Input data:

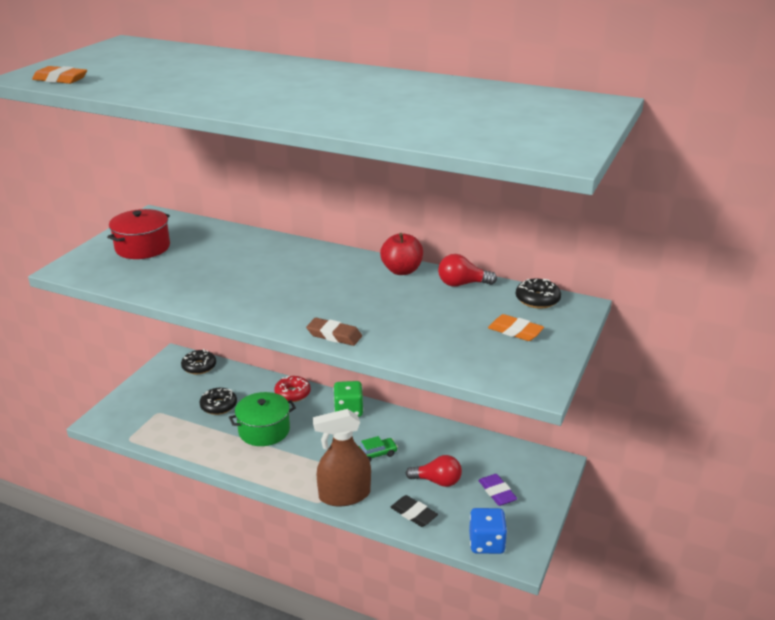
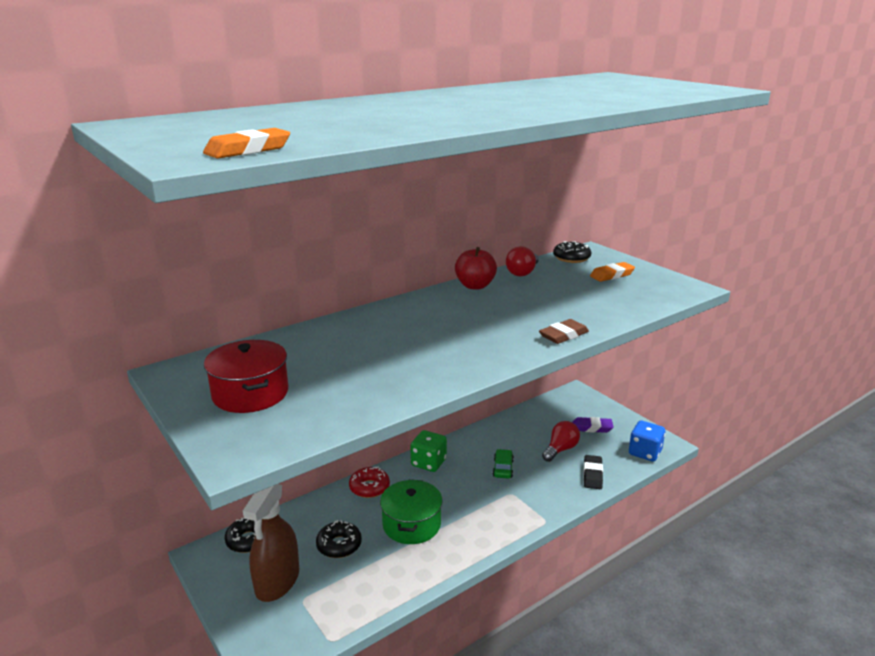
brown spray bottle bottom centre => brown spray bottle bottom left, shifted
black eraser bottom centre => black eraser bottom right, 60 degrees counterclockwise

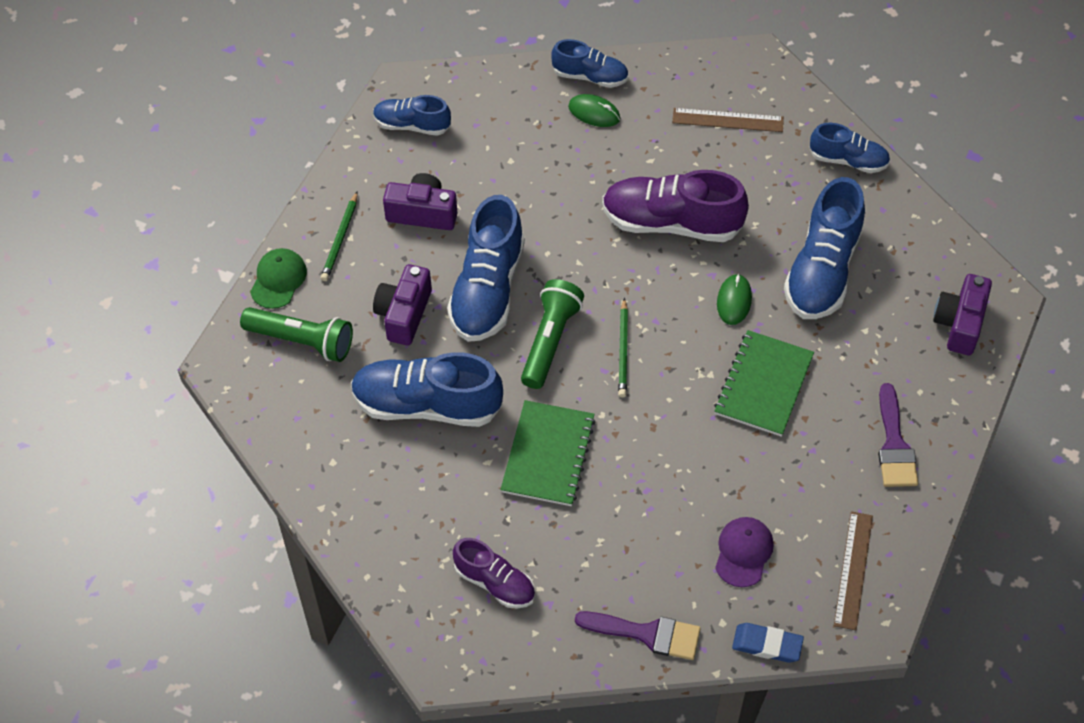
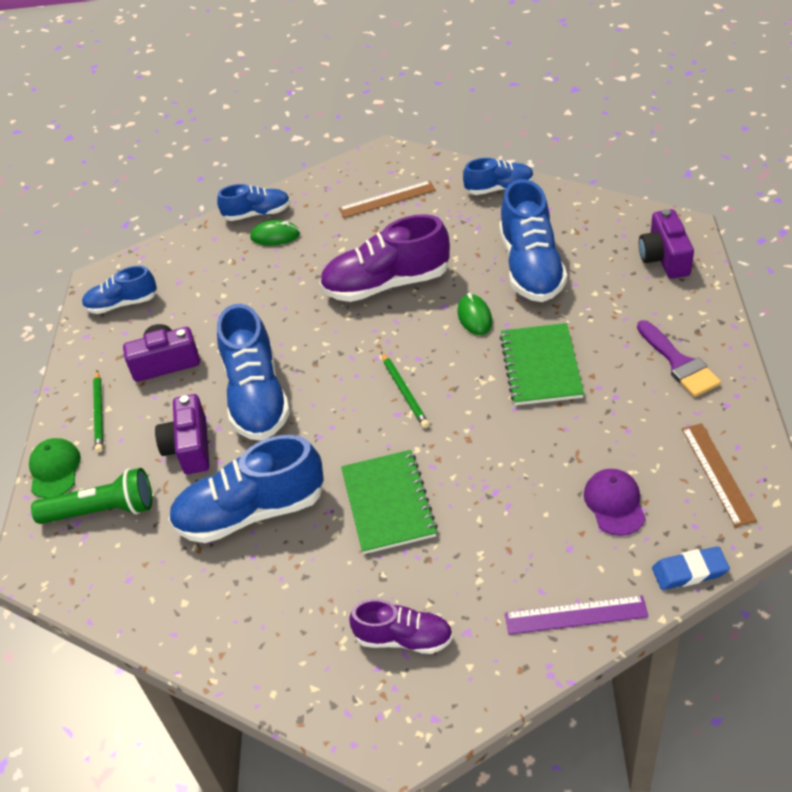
purple brush (no. 1 from left) bottom centre => purple ruler bottom right
green flashlight (no. 2 from left) centre => nothing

What the task asks: Print the material above word for word, and keep the pictures out of it.

Task output:
brown spray bottle bottom centre => brown spray bottle bottom left, shifted
black eraser bottom centre => black eraser bottom right, 60 degrees counterclockwise

purple brush (no. 1 from left) bottom centre => purple ruler bottom right
green flashlight (no. 2 from left) centre => nothing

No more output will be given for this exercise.